• **Problem**: For this exercise, transcribe all of the entries exactly.

• **Material shown**:
_ _ _ _ _ _ _

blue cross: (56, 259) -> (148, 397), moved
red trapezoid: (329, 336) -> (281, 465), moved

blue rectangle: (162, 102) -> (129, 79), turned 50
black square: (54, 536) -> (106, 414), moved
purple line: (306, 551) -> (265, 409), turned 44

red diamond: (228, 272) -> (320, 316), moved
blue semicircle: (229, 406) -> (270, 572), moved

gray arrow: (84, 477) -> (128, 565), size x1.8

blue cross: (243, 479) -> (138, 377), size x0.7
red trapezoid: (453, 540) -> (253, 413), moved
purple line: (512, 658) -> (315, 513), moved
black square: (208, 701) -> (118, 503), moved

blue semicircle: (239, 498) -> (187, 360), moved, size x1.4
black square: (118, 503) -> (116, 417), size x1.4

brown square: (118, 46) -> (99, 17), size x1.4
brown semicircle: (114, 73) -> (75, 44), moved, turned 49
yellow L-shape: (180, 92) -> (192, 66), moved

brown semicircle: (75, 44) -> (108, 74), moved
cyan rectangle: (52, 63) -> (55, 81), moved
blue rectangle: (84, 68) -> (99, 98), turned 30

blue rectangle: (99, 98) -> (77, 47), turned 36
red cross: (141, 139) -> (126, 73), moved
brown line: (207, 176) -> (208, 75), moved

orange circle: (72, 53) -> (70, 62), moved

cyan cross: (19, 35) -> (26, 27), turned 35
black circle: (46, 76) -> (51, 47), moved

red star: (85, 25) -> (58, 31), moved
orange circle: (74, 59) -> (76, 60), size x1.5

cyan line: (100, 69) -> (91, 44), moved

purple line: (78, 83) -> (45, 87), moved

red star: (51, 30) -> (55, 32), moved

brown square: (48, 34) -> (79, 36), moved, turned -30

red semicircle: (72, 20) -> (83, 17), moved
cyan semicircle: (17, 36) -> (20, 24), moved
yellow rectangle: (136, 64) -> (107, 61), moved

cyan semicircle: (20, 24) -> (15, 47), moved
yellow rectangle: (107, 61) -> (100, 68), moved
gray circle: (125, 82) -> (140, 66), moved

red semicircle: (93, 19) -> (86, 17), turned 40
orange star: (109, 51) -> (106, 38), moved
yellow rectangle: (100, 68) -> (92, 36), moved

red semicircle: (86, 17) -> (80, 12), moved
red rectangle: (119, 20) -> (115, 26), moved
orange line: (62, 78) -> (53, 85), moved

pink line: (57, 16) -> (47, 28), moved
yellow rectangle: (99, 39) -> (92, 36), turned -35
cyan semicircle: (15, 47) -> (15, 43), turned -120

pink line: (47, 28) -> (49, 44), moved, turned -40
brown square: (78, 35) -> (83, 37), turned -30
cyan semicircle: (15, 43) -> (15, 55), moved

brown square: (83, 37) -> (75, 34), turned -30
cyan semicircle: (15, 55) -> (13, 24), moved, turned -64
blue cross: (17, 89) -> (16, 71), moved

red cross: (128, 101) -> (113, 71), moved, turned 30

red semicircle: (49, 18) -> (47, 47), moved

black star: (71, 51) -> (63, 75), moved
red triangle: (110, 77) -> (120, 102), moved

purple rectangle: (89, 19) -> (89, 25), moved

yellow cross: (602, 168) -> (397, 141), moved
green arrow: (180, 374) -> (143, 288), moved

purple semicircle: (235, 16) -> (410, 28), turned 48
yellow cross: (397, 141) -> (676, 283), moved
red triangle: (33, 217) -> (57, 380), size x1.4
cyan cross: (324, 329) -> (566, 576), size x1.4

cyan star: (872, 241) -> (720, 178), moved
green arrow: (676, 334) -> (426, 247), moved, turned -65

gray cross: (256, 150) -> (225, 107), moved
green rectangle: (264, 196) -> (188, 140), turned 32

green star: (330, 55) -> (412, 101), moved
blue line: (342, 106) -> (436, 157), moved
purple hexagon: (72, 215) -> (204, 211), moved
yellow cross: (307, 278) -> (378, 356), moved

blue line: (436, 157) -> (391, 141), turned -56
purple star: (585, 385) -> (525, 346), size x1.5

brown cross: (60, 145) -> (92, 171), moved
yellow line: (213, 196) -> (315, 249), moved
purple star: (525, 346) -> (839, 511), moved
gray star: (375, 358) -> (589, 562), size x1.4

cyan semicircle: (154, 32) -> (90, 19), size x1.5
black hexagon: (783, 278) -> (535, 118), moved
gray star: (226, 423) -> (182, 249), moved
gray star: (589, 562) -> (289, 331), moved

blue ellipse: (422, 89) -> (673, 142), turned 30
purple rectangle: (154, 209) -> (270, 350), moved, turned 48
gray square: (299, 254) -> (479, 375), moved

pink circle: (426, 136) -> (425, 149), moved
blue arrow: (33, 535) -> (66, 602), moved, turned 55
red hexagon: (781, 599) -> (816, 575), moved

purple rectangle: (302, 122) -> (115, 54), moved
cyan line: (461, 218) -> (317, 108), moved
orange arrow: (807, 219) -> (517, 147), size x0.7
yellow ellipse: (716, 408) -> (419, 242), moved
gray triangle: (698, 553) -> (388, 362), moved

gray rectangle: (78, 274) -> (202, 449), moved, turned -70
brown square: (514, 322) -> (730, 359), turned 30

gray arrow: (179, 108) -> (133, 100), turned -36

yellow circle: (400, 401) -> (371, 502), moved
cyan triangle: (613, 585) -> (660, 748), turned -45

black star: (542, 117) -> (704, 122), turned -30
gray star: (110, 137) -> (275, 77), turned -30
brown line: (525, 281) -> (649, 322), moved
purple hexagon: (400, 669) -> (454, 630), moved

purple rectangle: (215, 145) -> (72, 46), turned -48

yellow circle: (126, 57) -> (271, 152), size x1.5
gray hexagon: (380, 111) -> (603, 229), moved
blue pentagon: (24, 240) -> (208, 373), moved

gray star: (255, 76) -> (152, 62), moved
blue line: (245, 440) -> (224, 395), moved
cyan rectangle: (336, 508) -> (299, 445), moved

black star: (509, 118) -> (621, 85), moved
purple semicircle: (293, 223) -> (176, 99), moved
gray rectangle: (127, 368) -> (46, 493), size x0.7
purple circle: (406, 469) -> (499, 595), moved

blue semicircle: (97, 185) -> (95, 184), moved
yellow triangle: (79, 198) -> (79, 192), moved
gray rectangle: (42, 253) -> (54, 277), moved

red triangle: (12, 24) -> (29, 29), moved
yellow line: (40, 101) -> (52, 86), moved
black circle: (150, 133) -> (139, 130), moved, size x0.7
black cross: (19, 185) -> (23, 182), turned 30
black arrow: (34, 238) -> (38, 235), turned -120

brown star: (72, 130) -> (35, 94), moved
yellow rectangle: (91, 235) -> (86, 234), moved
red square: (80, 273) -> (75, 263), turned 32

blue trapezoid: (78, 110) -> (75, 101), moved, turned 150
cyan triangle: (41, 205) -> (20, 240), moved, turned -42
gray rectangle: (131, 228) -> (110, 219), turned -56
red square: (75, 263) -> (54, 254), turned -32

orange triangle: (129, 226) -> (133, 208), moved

_ _ _ _ _ _ _

• **Task response**:
blue cross: (56, 259) -> (148, 397), moved
red trapezoid: (329, 336) -> (281, 465), moved

blue rectangle: (162, 102) -> (129, 79), turned 50
black square: (54, 536) -> (106, 414), moved
purple line: (306, 551) -> (265, 409), turned 44

red diamond: (228, 272) -> (320, 316), moved
blue semicircle: (229, 406) -> (270, 572), moved

gray arrow: (84, 477) -> (128, 565), size x1.8

blue cross: (243, 479) -> (138, 377), size x0.7
red trapezoid: (453, 540) -> (253, 413), moved
purple line: (512, 658) -> (315, 513), moved
black square: (208, 701) -> (118, 503), moved

blue semicircle: (239, 498) -> (187, 360), moved, size x1.4
black square: (118, 503) -> (116, 417), size x1.4

brown square: (118, 46) -> (99, 17), size x1.4
brown semicircle: (114, 73) -> (75, 44), moved, turned 49
yellow L-shape: (180, 92) -> (192, 66), moved

brown semicircle: (75, 44) -> (108, 74), moved
cyan rectangle: (52, 63) -> (55, 81), moved
blue rectangle: (84, 68) -> (99, 98), turned 30

blue rectangle: (99, 98) -> (77, 47), turned 36
red cross: (141, 139) -> (126, 73), moved
brown line: (207, 176) -> (208, 75), moved

orange circle: (72, 53) -> (70, 62), moved

cyan cross: (19, 35) -> (26, 27), turned 35
black circle: (46, 76) -> (51, 47), moved

red star: (85, 25) -> (58, 31), moved
orange circle: (74, 59) -> (76, 60), size x1.5

cyan line: (100, 69) -> (91, 44), moved

purple line: (78, 83) -> (45, 87), moved

red star: (51, 30) -> (55, 32), moved

brown square: (48, 34) -> (79, 36), moved, turned -30

red semicircle: (72, 20) -> (83, 17), moved
cyan semicircle: (17, 36) -> (20, 24), moved
yellow rectangle: (136, 64) -> (107, 61), moved

cyan semicircle: (20, 24) -> (15, 47), moved
yellow rectangle: (107, 61) -> (100, 68), moved
gray circle: (125, 82) -> (140, 66), moved

red semicircle: (93, 19) -> (86, 17), turned 40
orange star: (109, 51) -> (106, 38), moved
yellow rectangle: (100, 68) -> (92, 36), moved

red semicircle: (86, 17) -> (80, 12), moved
red rectangle: (119, 20) -> (115, 26), moved
orange line: (62, 78) -> (53, 85), moved

pink line: (57, 16) -> (47, 28), moved
yellow rectangle: (99, 39) -> (92, 36), turned -35
cyan semicircle: (15, 47) -> (15, 43), turned -120

pink line: (47, 28) -> (49, 44), moved, turned -40
brown square: (78, 35) -> (83, 37), turned -30
cyan semicircle: (15, 43) -> (15, 55), moved

brown square: (83, 37) -> (75, 34), turned -30
cyan semicircle: (15, 55) -> (13, 24), moved, turned -64
blue cross: (17, 89) -> (16, 71), moved

red cross: (128, 101) -> (113, 71), moved, turned 30

red semicircle: (49, 18) -> (47, 47), moved

black star: (71, 51) -> (63, 75), moved
red triangle: (110, 77) -> (120, 102), moved

purple rectangle: (89, 19) -> (89, 25), moved

yellow cross: (602, 168) -> (397, 141), moved
green arrow: (180, 374) -> (143, 288), moved

purple semicircle: (235, 16) -> (410, 28), turned 48
yellow cross: (397, 141) -> (676, 283), moved
red triangle: (33, 217) -> (57, 380), size x1.4
cyan cross: (324, 329) -> (566, 576), size x1.4

cyan star: (872, 241) -> (720, 178), moved
green arrow: (676, 334) -> (426, 247), moved, turned -65

gray cross: (256, 150) -> (225, 107), moved
green rectangle: (264, 196) -> (188, 140), turned 32

green star: (330, 55) -> (412, 101), moved
blue line: (342, 106) -> (436, 157), moved
purple hexagon: (72, 215) -> (204, 211), moved
yellow cross: (307, 278) -> (378, 356), moved

blue line: (436, 157) -> (391, 141), turned -56
purple star: (585, 385) -> (525, 346), size x1.5

brown cross: (60, 145) -> (92, 171), moved
yellow line: (213, 196) -> (315, 249), moved
purple star: (525, 346) -> (839, 511), moved
gray star: (375, 358) -> (589, 562), size x1.4

cyan semicircle: (154, 32) -> (90, 19), size x1.5
black hexagon: (783, 278) -> (535, 118), moved
gray star: (226, 423) -> (182, 249), moved
gray star: (589, 562) -> (289, 331), moved

blue ellipse: (422, 89) -> (673, 142), turned 30
purple rectangle: (154, 209) -> (270, 350), moved, turned 48
gray square: (299, 254) -> (479, 375), moved

pink circle: (426, 136) -> (425, 149), moved
blue arrow: (33, 535) -> (66, 602), moved, turned 55
red hexagon: (781, 599) -> (816, 575), moved

purple rectangle: (302, 122) -> (115, 54), moved
cyan line: (461, 218) -> (317, 108), moved
orange arrow: (807, 219) -> (517, 147), size x0.7
yellow ellipse: (716, 408) -> (419, 242), moved
gray triangle: (698, 553) -> (388, 362), moved

gray rectangle: (78, 274) -> (202, 449), moved, turned -70
brown square: (514, 322) -> (730, 359), turned 30

gray arrow: (179, 108) -> (133, 100), turned -36

yellow circle: (400, 401) -> (371, 502), moved
cyan triangle: (613, 585) -> (660, 748), turned -45

black star: (542, 117) -> (704, 122), turned -30
gray star: (110, 137) -> (275, 77), turned -30
brown line: (525, 281) -> (649, 322), moved
purple hexagon: (400, 669) -> (454, 630), moved

purple rectangle: (215, 145) -> (72, 46), turned -48

yellow circle: (126, 57) -> (271, 152), size x1.5
gray hexagon: (380, 111) -> (603, 229), moved
blue pentagon: (24, 240) -> (208, 373), moved

gray star: (255, 76) -> (152, 62), moved
blue line: (245, 440) -> (224, 395), moved
cyan rectangle: (336, 508) -> (299, 445), moved

black star: (509, 118) -> (621, 85), moved
purple semicircle: (293, 223) -> (176, 99), moved
gray rectangle: (127, 368) -> (46, 493), size x0.7
purple circle: (406, 469) -> (499, 595), moved

blue semicircle: (97, 185) -> (95, 184), moved
yellow triangle: (79, 198) -> (79, 192), moved
gray rectangle: (42, 253) -> (54, 277), moved

red triangle: (12, 24) -> (29, 29), moved
yellow line: (40, 101) -> (52, 86), moved
black circle: (150, 133) -> (139, 130), moved, size x0.7
black cross: (19, 185) -> (23, 182), turned 30
black arrow: (34, 238) -> (38, 235), turned -120

brown star: (72, 130) -> (35, 94), moved
yellow rectangle: (91, 235) -> (86, 234), moved
red square: (80, 273) -> (75, 263), turned 32

blue trapezoid: (78, 110) -> (75, 101), moved, turned 150
cyan triangle: (41, 205) -> (20, 240), moved, turned -42
gray rectangle: (131, 228) -> (110, 219), turned -56
red square: (75, 263) -> (54, 254), turned -32

orange triangle: (129, 226) -> (133, 208), moved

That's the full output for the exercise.